EXERCISE: Please transcribe exactly the lines from the line holding "C104: 4.7uF (plus" through the end of the data below, and skip any pictures.

++++ PROVIDED RECORDS

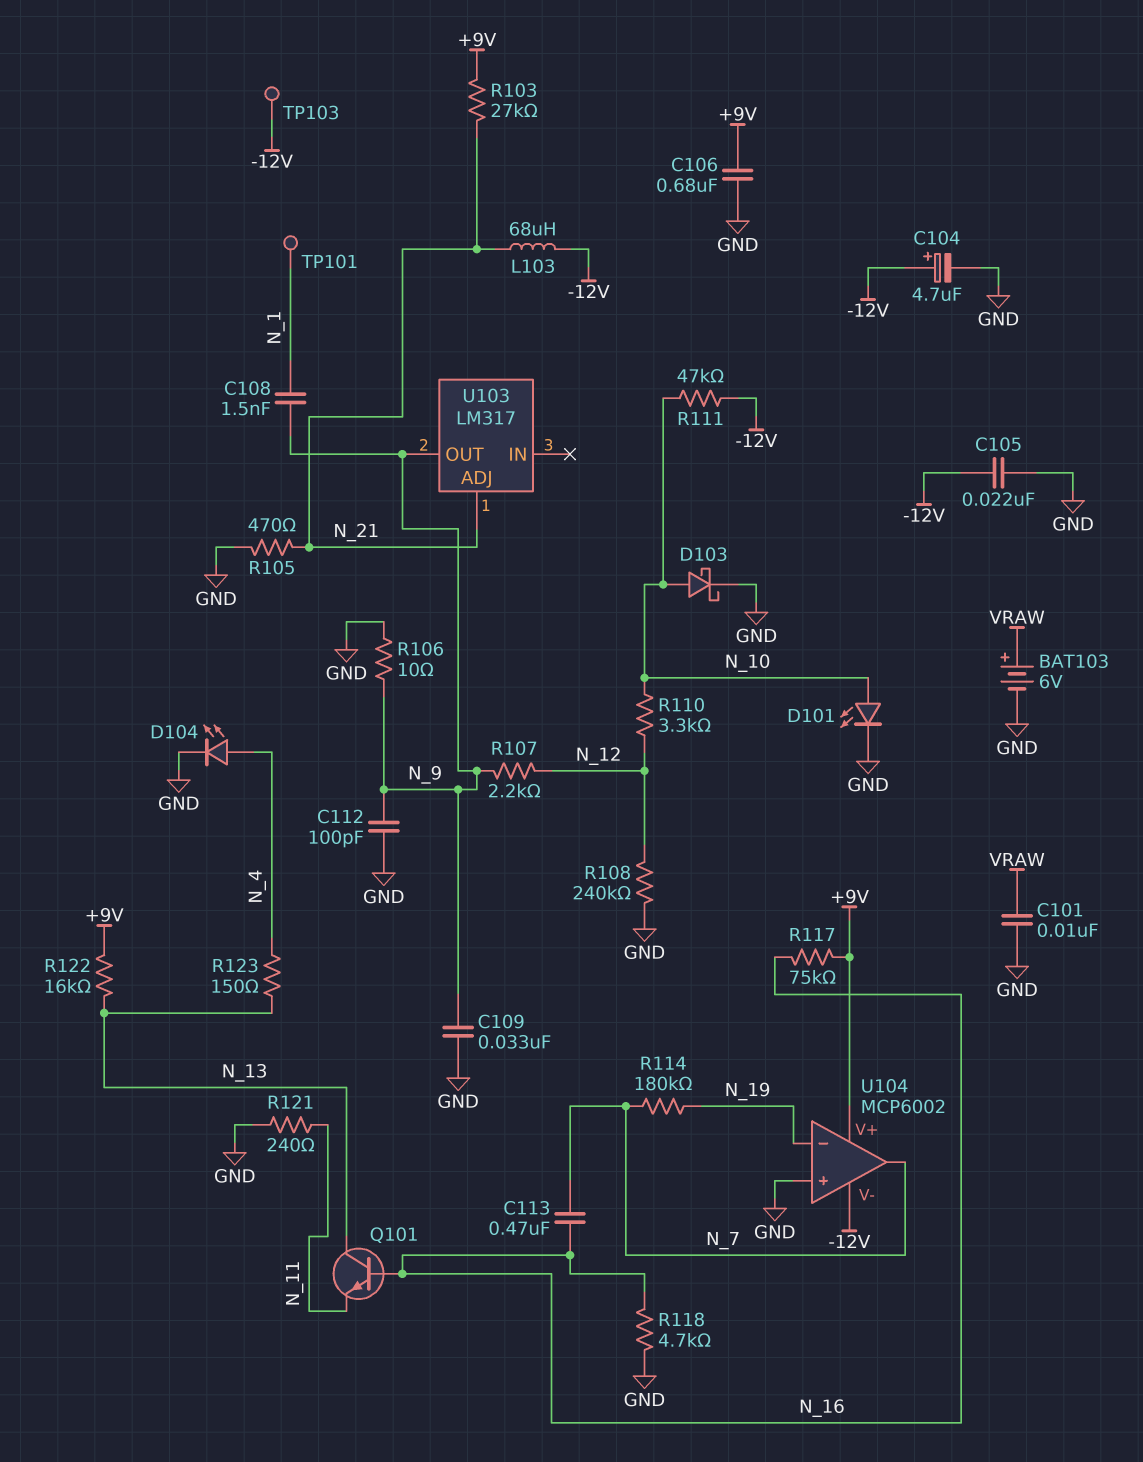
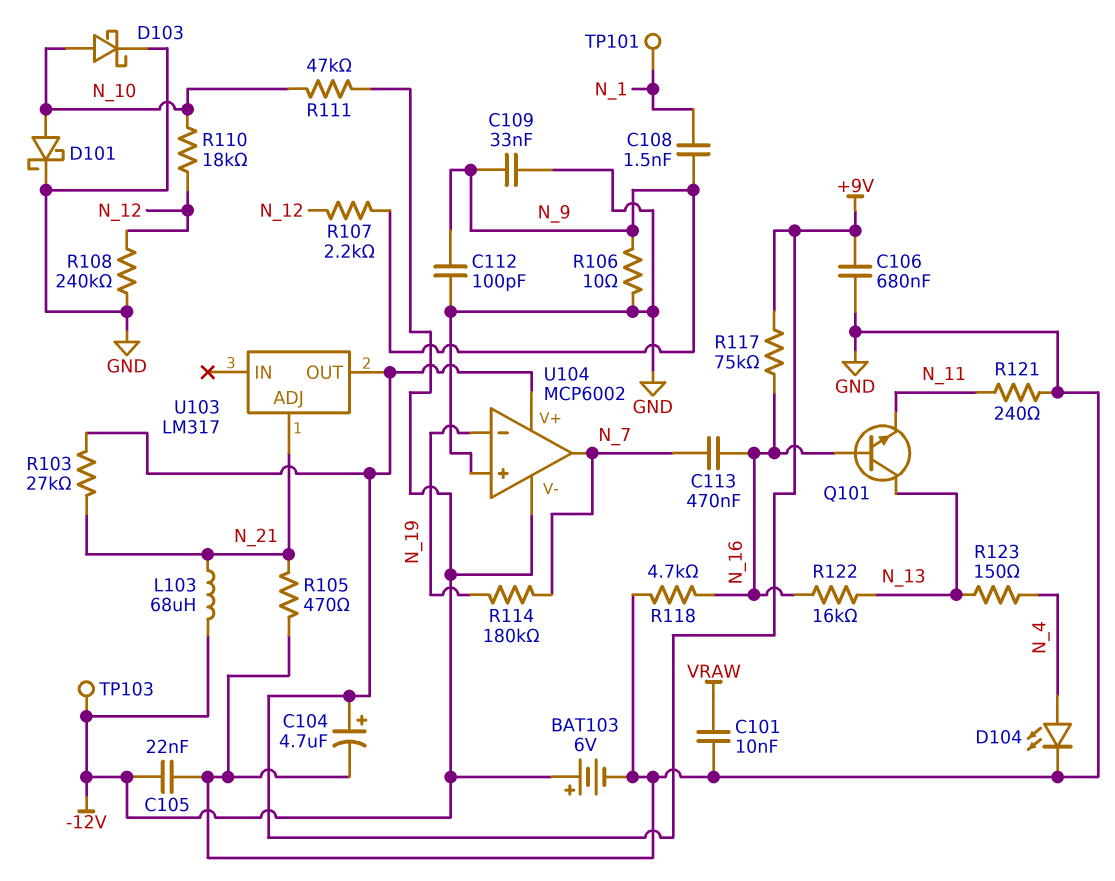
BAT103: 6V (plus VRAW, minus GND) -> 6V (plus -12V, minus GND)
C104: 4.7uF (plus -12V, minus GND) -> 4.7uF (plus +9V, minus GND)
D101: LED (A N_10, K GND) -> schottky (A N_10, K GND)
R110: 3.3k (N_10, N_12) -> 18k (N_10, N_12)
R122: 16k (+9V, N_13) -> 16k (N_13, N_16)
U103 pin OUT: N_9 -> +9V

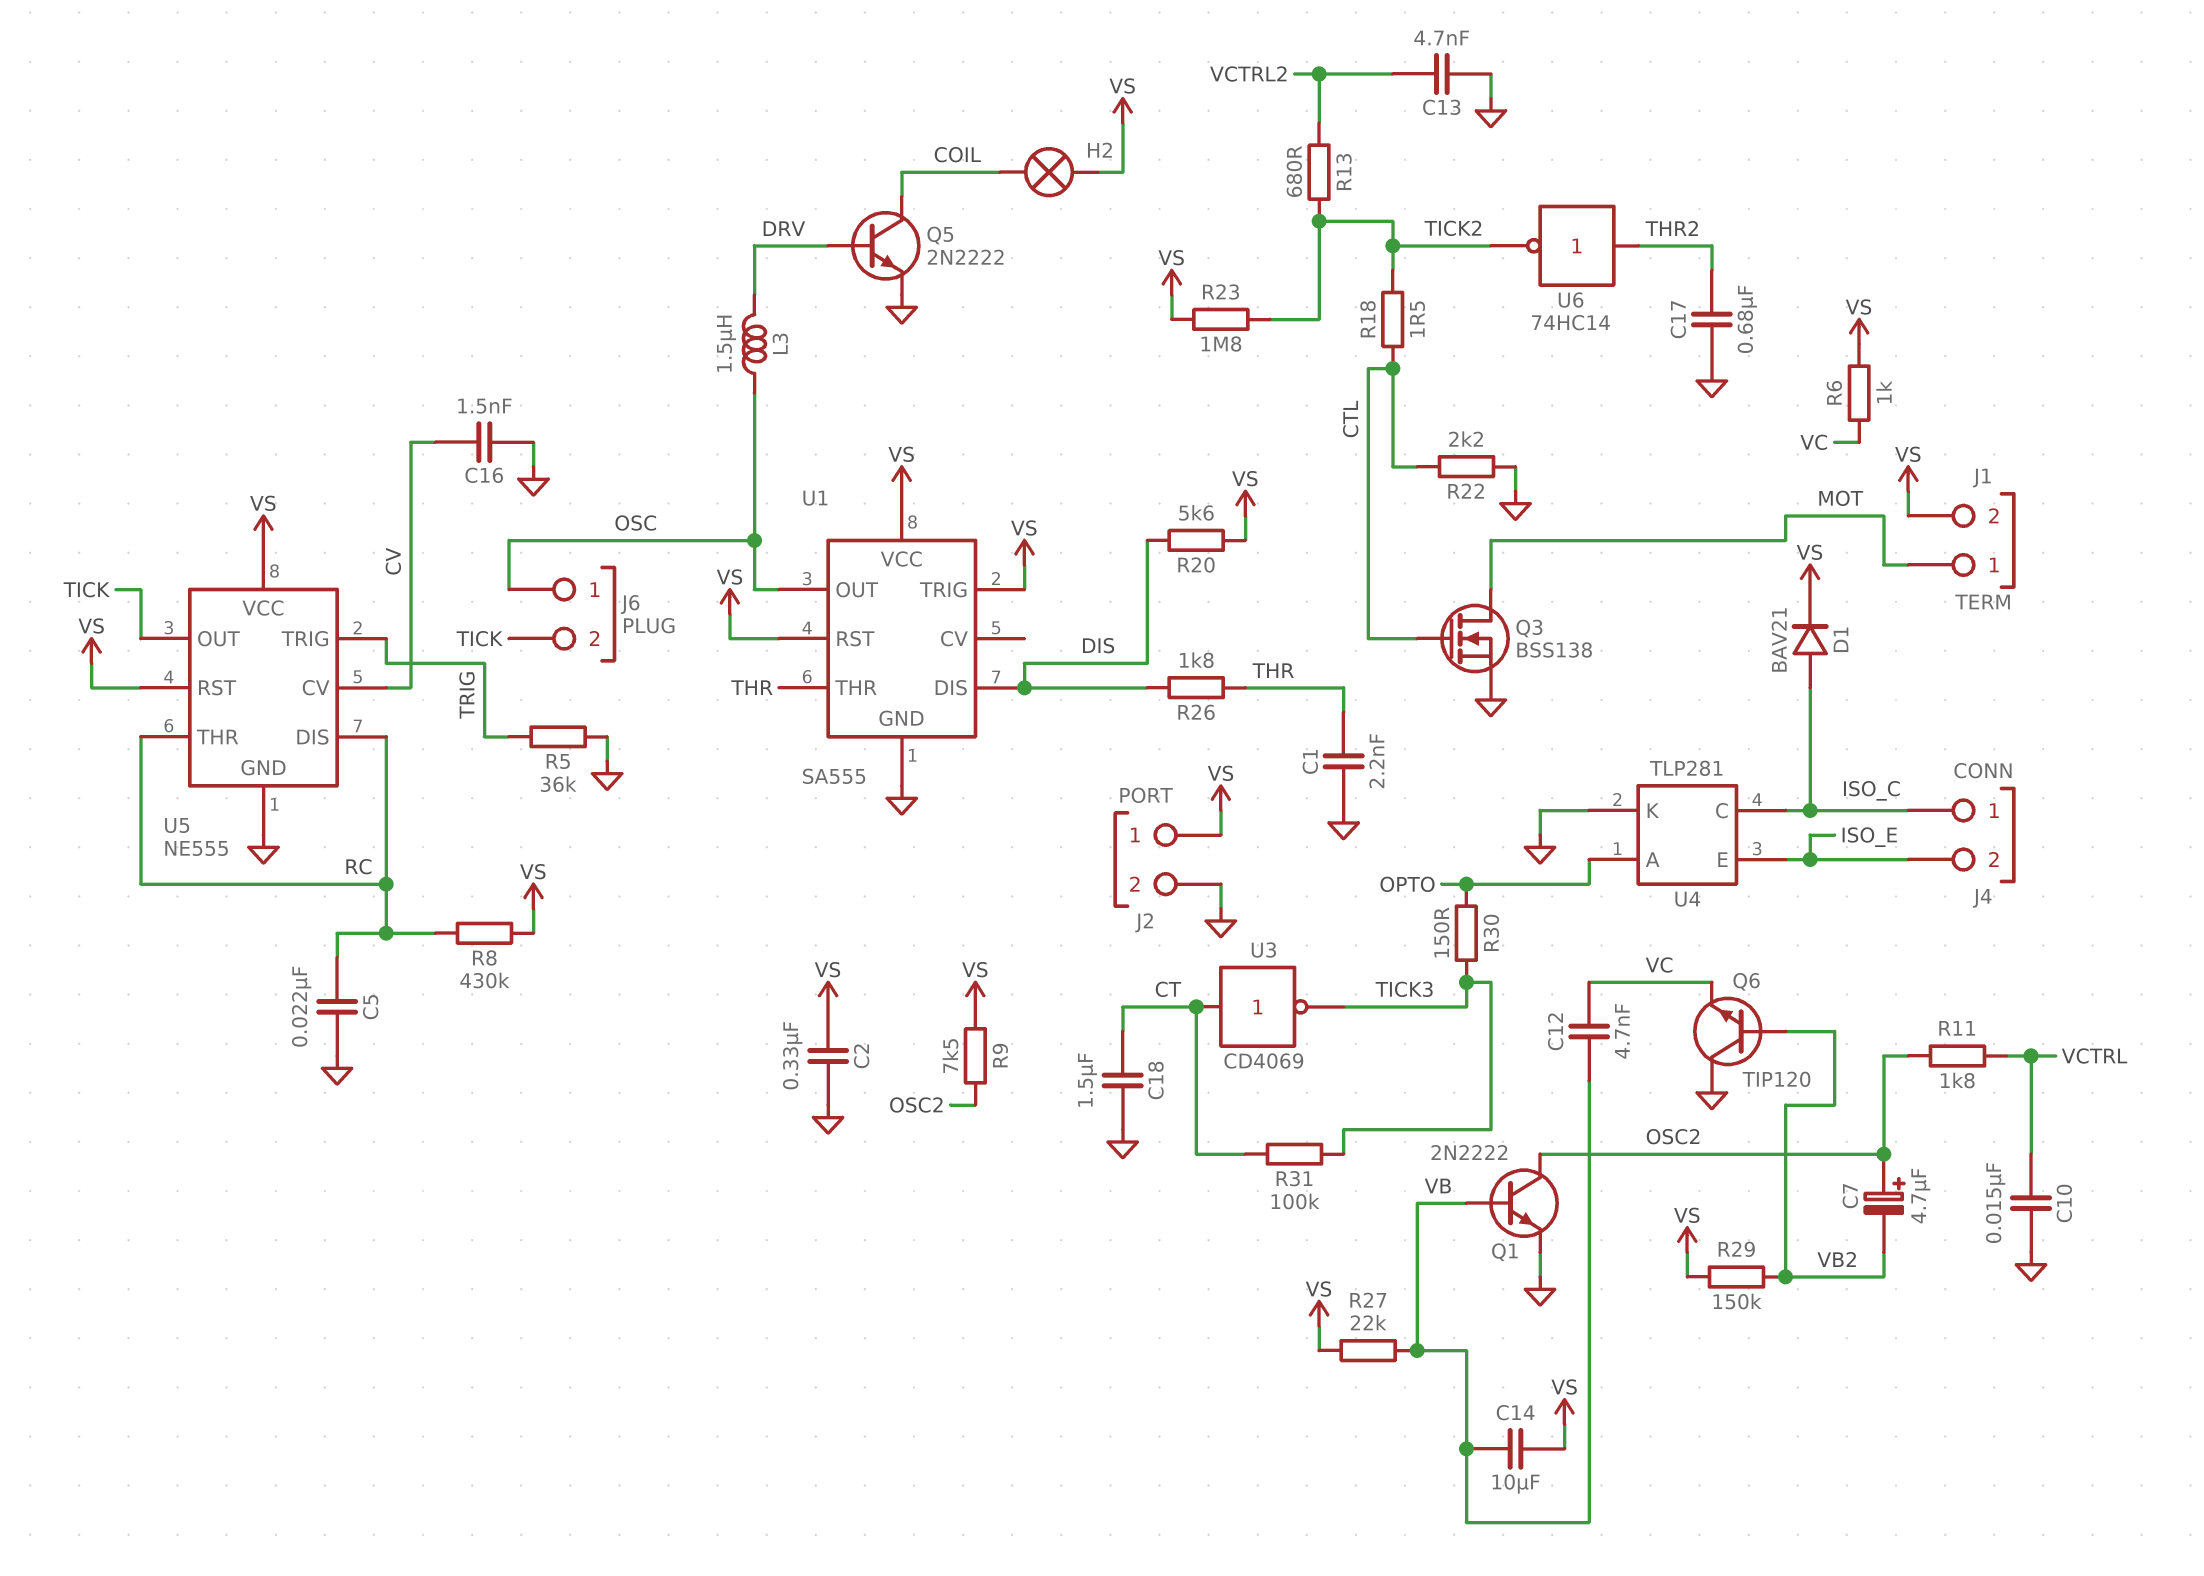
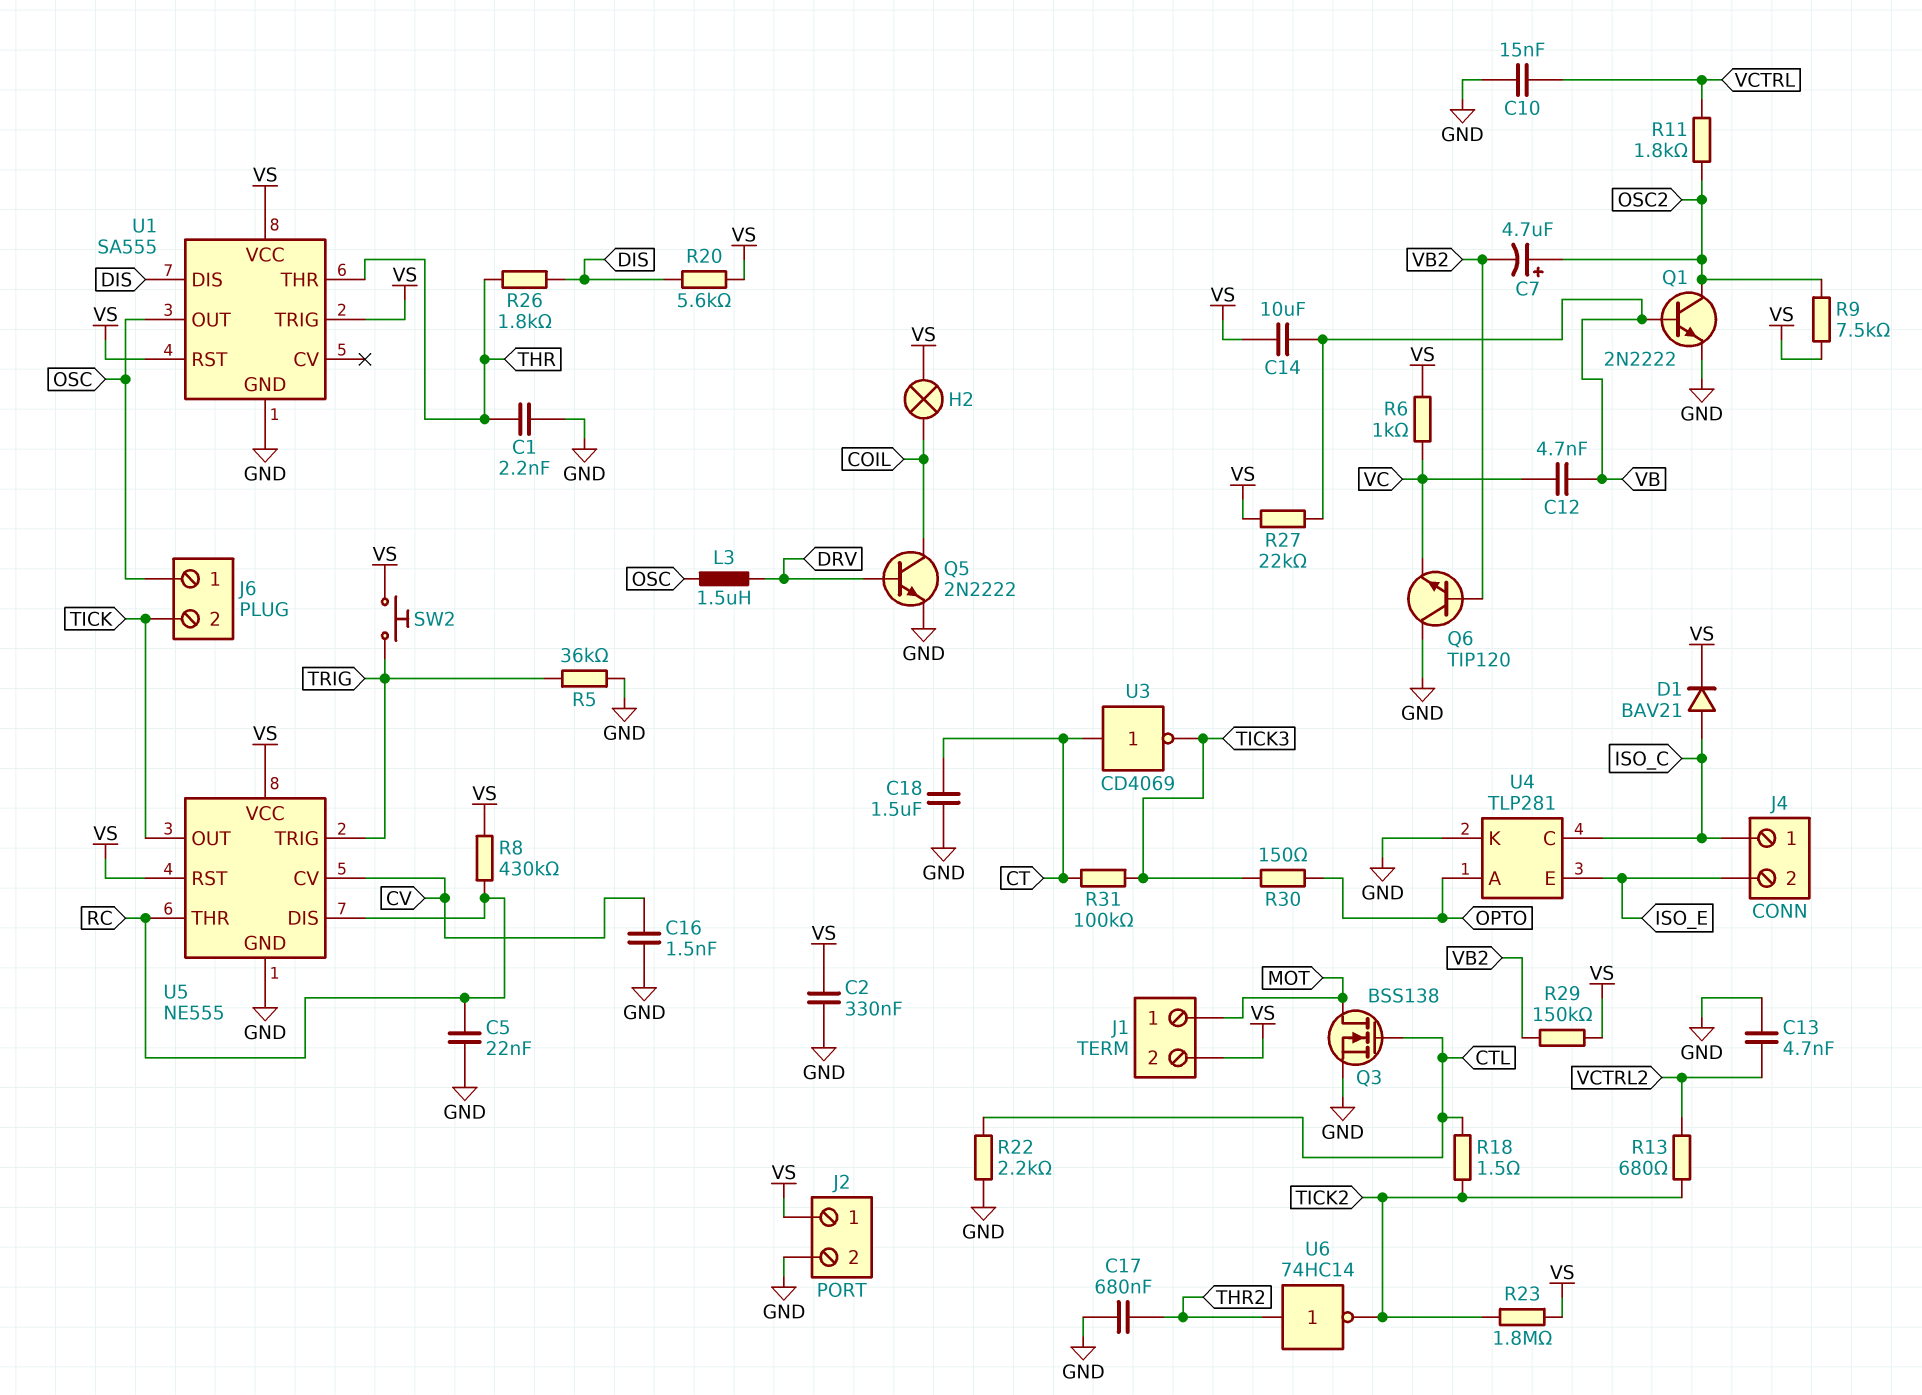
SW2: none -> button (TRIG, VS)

++++++++

SOLVED EXERCISE:
C104: 4.7uF (plus -12V, minus GND) -> 4.7uF (plus +9V, minus GND)
D101: LED (A N_10, K GND) -> schottky (A N_10, K GND)
R110: 3.3k (N_10, N_12) -> 18k (N_10, N_12)
R122: 16k (+9V, N_13) -> 16k (N_13, N_16)
U103 pin OUT: N_9 -> +9V

SW2: none -> button (TRIG, VS)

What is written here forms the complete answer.